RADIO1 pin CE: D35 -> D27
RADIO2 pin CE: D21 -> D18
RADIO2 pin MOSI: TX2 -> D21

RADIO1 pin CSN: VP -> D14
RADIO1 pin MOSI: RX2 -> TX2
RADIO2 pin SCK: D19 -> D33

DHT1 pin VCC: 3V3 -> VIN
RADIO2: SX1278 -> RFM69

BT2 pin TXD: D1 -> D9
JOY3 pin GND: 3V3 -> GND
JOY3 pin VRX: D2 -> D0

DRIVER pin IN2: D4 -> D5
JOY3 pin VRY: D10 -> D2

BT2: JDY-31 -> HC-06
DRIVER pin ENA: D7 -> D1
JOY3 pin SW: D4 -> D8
▬▬▬▬▬▬
WHAT IS REQUIRED: Select every line in the records above that contains the word "MOSI".

ANSWER TO THIS TASK:
RADIO2 pin MOSI: TX2 -> D21
RADIO1 pin MOSI: RX2 -> TX2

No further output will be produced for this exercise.